Material supplied ->
-*-
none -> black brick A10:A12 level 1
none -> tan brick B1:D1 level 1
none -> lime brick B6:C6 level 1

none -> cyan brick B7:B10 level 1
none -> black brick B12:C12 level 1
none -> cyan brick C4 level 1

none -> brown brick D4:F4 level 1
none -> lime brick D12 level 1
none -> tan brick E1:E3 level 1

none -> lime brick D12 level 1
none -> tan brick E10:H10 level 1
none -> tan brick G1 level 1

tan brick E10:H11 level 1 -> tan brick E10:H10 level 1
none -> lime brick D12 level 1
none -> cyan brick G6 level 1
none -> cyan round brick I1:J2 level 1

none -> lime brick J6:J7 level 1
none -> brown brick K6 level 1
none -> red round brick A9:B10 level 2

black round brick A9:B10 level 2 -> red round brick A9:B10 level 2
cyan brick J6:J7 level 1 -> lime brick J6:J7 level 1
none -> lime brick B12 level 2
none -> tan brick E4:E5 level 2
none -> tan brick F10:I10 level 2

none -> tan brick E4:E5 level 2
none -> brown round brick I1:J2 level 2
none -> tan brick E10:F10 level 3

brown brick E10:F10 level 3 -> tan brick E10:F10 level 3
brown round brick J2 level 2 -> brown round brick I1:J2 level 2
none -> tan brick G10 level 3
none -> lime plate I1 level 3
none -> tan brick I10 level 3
-*-
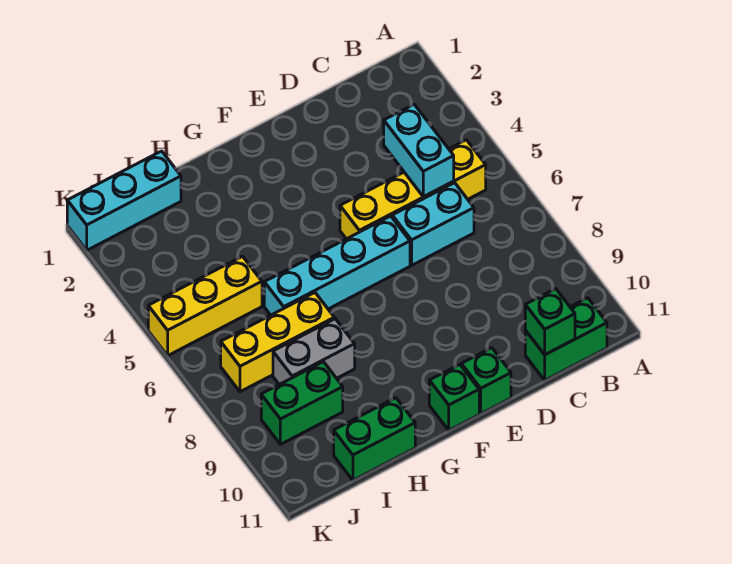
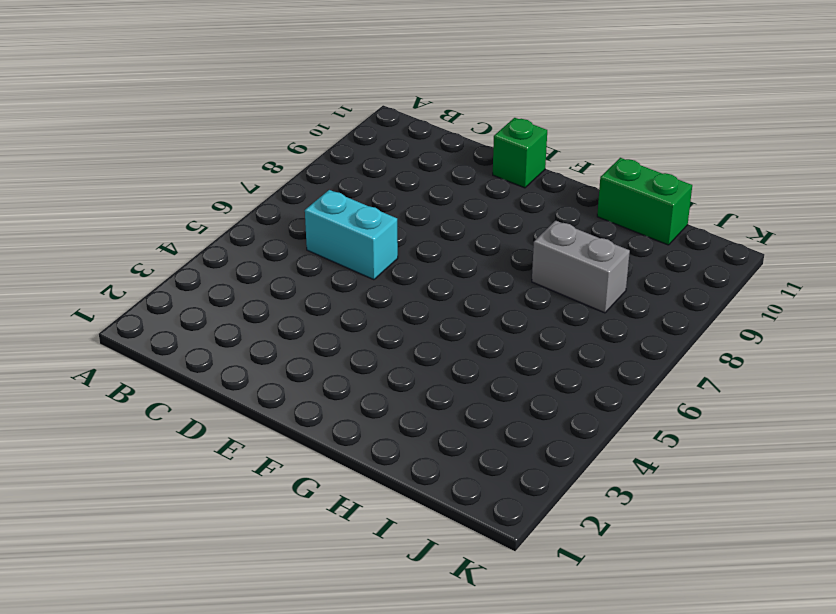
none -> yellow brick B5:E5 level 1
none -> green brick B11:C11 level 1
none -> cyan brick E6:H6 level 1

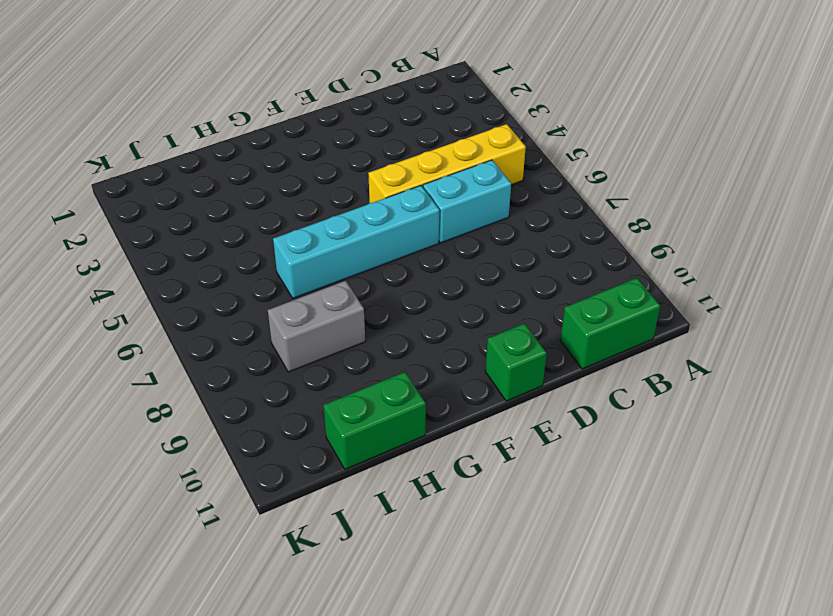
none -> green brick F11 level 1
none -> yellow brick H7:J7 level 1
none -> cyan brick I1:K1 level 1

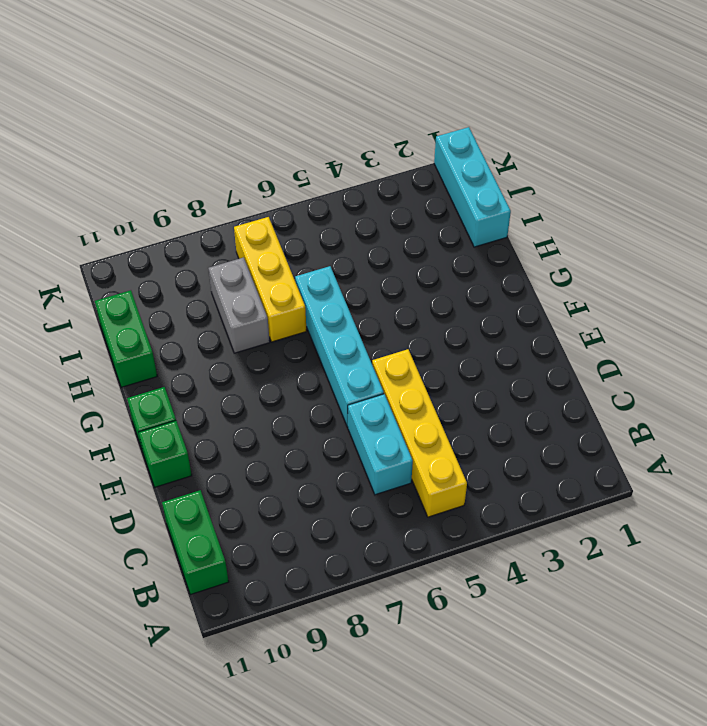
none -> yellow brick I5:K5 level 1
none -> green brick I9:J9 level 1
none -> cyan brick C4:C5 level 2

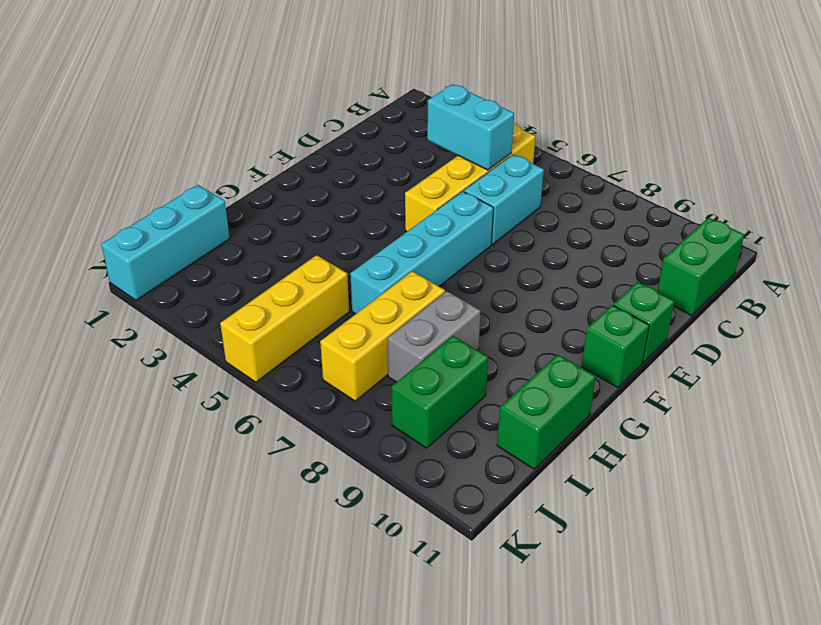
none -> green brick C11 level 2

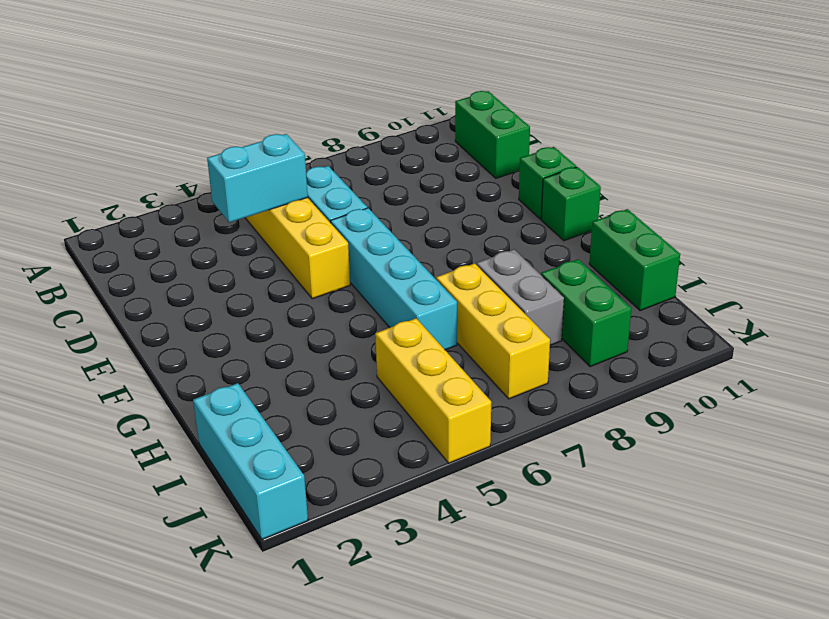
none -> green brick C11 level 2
-*-
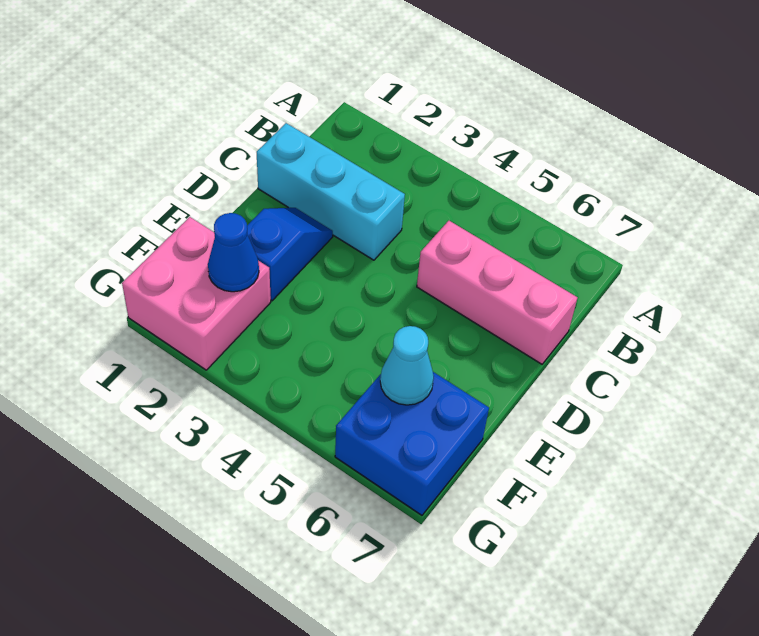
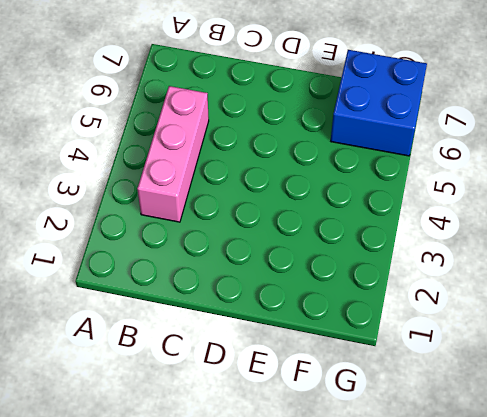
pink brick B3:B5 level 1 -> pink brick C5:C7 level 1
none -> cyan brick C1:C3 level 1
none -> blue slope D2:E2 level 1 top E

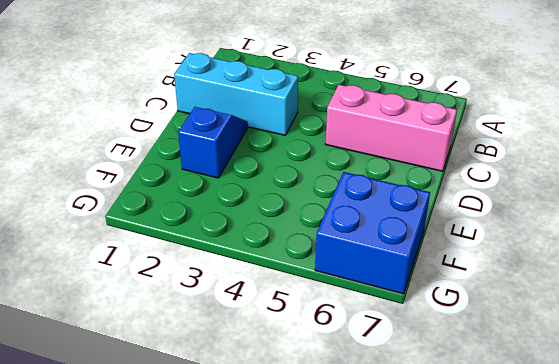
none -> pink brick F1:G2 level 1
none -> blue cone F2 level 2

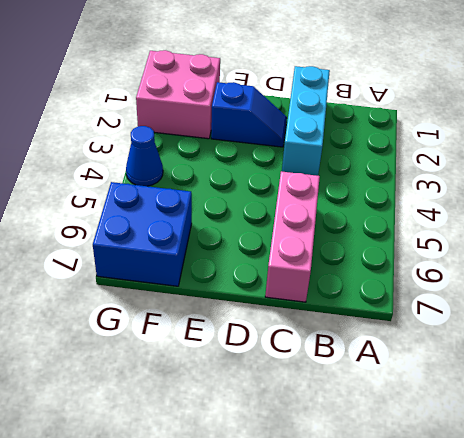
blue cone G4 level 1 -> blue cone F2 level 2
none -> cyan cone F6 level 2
-*-
Aim of the task -> Reproduce all lines from the records above that include the word "round".

Solution to the problem ->
none -> cyan round brick I1:J2 level 1
none -> red round brick A9:B10 level 2
black round brick A9:B10 level 2 -> red round brick A9:B10 level 2
none -> brown round brick I1:J2 level 2
brown round brick J2 level 2 -> brown round brick I1:J2 level 2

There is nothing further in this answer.